Records ▸
====

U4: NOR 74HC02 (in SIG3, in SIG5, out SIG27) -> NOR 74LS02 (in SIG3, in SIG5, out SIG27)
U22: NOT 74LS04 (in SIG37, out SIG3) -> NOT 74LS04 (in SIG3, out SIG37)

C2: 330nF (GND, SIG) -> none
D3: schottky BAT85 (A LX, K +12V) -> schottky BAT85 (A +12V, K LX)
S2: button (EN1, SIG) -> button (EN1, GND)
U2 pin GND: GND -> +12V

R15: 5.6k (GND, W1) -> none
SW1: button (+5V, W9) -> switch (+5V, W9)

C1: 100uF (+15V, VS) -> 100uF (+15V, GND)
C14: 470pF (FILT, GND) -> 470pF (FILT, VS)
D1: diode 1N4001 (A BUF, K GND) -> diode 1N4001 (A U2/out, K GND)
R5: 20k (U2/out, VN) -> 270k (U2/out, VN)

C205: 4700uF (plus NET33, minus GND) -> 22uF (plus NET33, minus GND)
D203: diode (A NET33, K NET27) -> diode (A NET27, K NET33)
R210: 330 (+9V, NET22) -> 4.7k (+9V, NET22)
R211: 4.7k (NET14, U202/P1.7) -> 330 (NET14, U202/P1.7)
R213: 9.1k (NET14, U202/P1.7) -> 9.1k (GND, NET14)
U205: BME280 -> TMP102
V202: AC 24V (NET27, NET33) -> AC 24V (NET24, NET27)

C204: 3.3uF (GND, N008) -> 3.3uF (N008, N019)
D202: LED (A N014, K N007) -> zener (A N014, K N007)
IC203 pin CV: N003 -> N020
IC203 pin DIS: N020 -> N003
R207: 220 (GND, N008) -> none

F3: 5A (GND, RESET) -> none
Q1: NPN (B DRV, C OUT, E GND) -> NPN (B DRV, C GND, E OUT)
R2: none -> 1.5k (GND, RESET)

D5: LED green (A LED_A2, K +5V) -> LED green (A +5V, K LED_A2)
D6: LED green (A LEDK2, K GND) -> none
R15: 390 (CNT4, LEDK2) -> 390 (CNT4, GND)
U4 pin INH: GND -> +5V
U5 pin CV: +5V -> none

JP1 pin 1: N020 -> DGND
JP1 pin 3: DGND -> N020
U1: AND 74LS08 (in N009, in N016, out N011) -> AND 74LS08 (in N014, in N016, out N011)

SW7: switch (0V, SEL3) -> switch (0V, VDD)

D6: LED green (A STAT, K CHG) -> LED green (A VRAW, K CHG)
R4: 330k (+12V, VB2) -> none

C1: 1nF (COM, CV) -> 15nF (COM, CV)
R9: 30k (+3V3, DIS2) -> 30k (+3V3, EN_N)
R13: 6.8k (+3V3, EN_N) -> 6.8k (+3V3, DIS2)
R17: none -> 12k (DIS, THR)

====

Directions ▸
Print, exactly as they appear above, the lines running from the one with "R15: 390 (CNT4, LEDK2) -> 390 (CNT4, GND)" through the final line.

Task result ▸
R15: 390 (CNT4, LEDK2) -> 390 (CNT4, GND)
U4 pin INH: GND -> +5V
U5 pin CV: +5V -> none

JP1 pin 1: N020 -> DGND
JP1 pin 3: DGND -> N020
U1: AND 74LS08 (in N009, in N016, out N011) -> AND 74LS08 (in N014, in N016, out N011)

SW7: switch (0V, SEL3) -> switch (0V, VDD)

D6: LED green (A STAT, K CHG) -> LED green (A VRAW, K CHG)
R4: 330k (+12V, VB2) -> none

C1: 1nF (COM, CV) -> 15nF (COM, CV)
R9: 30k (+3V3, DIS2) -> 30k (+3V3, EN_N)
R13: 6.8k (+3V3, EN_N) -> 6.8k (+3V3, DIS2)
R17: none -> 12k (DIS, THR)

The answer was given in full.